> **Material provided**
..........

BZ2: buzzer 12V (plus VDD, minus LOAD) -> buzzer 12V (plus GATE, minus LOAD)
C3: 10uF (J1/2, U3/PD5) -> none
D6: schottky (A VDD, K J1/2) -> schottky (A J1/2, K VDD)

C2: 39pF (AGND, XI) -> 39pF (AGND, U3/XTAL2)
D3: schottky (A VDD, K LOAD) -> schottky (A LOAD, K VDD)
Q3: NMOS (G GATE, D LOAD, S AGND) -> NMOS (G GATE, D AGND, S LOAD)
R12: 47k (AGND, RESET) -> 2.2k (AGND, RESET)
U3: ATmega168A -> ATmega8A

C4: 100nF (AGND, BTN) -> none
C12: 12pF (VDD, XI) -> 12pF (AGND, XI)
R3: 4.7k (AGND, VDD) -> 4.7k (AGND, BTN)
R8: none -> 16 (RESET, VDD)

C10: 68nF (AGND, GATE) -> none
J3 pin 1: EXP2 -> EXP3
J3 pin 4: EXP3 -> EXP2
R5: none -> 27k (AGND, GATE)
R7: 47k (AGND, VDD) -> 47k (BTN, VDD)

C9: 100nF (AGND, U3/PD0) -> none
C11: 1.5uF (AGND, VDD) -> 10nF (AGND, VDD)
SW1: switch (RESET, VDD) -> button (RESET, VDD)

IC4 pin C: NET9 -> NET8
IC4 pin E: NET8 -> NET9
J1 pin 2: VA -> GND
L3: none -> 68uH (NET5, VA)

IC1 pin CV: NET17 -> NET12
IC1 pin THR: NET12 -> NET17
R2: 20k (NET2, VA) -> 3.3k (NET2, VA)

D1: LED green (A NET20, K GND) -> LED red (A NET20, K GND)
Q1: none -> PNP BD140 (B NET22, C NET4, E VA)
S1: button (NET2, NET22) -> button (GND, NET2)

..........

> **Exercise prompt**
Transcribe every record above exactly as it appears.

> **Output for this task**
BZ2: buzzer 12V (plus VDD, minus LOAD) -> buzzer 12V (plus GATE, minus LOAD)
C3: 10uF (J1/2, U3/PD5) -> none
D6: schottky (A VDD, K J1/2) -> schottky (A J1/2, K VDD)

C2: 39pF (AGND, XI) -> 39pF (AGND, U3/XTAL2)
D3: schottky (A VDD, K LOAD) -> schottky (A LOAD, K VDD)
Q3: NMOS (G GATE, D LOAD, S AGND) -> NMOS (G GATE, D AGND, S LOAD)
R12: 47k (AGND, RESET) -> 2.2k (AGND, RESET)
U3: ATmega168A -> ATmega8A

C4: 100nF (AGND, BTN) -> none
C12: 12pF (VDD, XI) -> 12pF (AGND, XI)
R3: 4.7k (AGND, VDD) -> 4.7k (AGND, BTN)
R8: none -> 16 (RESET, VDD)

C10: 68nF (AGND, GATE) -> none
J3 pin 1: EXP2 -> EXP3
J3 pin 4: EXP3 -> EXP2
R5: none -> 27k (AGND, GATE)
R7: 47k (AGND, VDD) -> 47k (BTN, VDD)

C9: 100nF (AGND, U3/PD0) -> none
C11: 1.5uF (AGND, VDD) -> 10nF (AGND, VDD)
SW1: switch (RESET, VDD) -> button (RESET, VDD)

IC4 pin C: NET9 -> NET8
IC4 pin E: NET8 -> NET9
J1 pin 2: VA -> GND
L3: none -> 68uH (NET5, VA)

IC1 pin CV: NET17 -> NET12
IC1 pin THR: NET12 -> NET17
R2: 20k (NET2, VA) -> 3.3k (NET2, VA)

D1: LED green (A NET20, K GND) -> LED red (A NET20, K GND)
Q1: none -> PNP BD140 (B NET22, C NET4, E VA)
S1: button (NET2, NET22) -> button (GND, NET2)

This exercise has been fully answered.